Copy exactly. Begin at the line containing "yellow lemon: 3 -> 4" and stop at the last line of the entries, omitting any pictures.

:: Source material ::

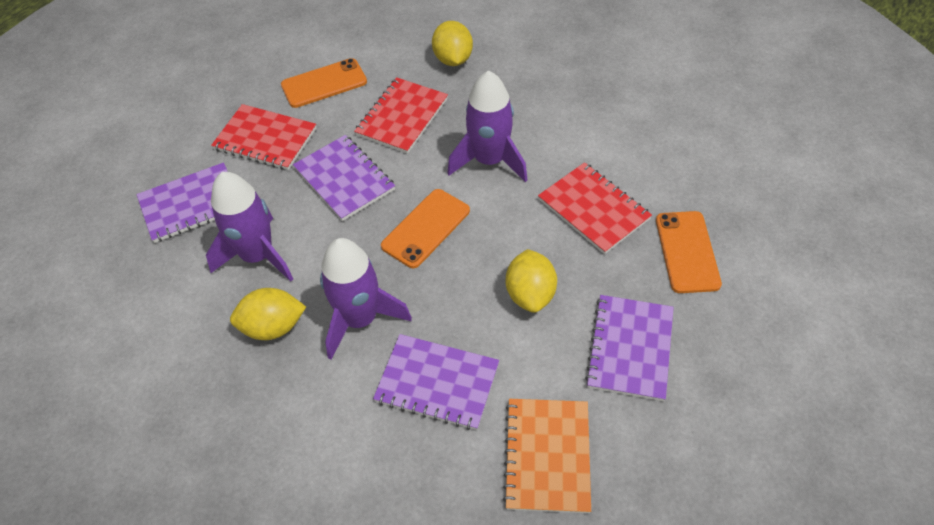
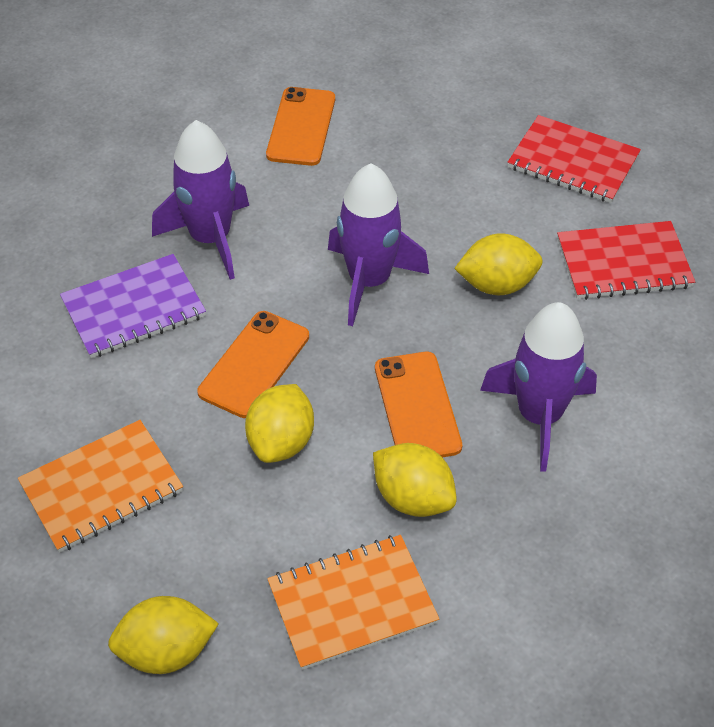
orange notebook: 1 -> 2
purple notebook: 4 -> 1
red notebook: 3 -> 2
yellow lemon: 3 -> 4

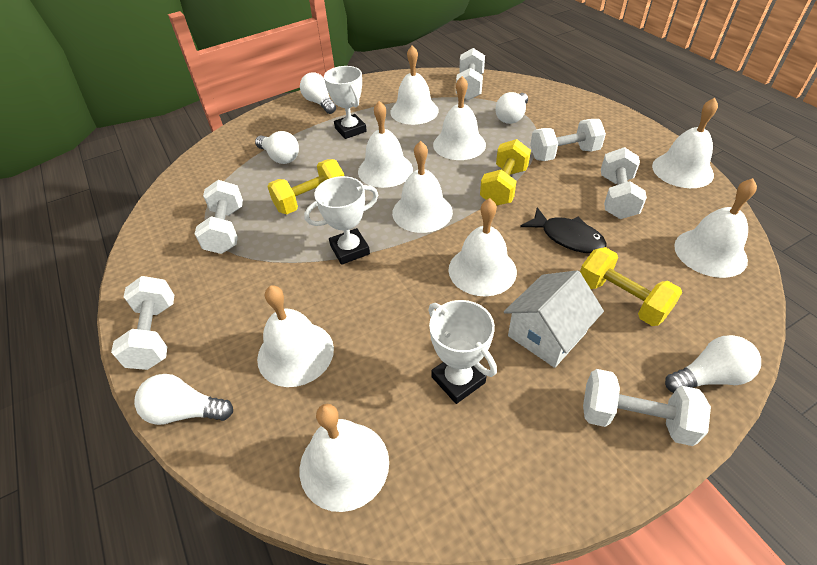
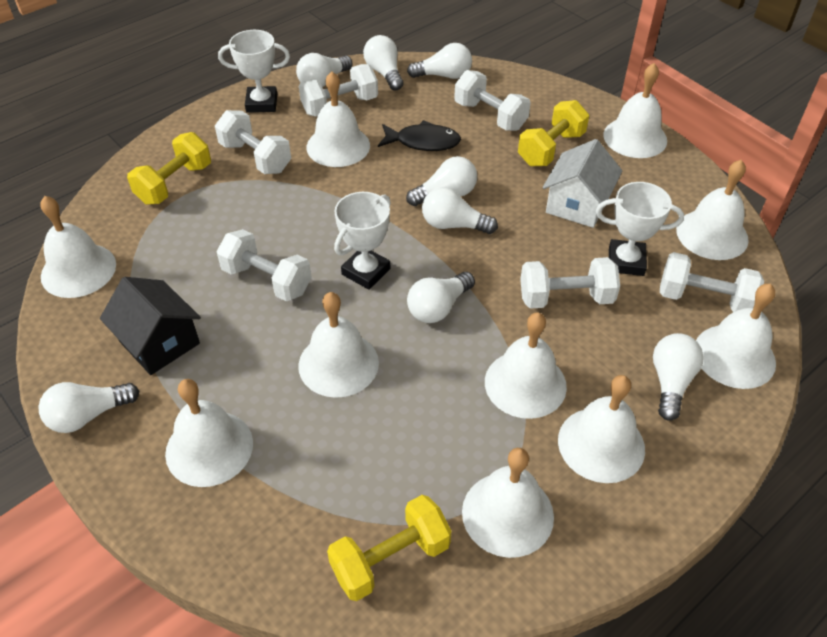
black house: 0 -> 1
white bell: 9 -> 10
white light bulb: 5 -> 8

:::

Task answer —
yellow lemon: 3 -> 4

black house: 0 -> 1
white bell: 9 -> 10
white light bulb: 5 -> 8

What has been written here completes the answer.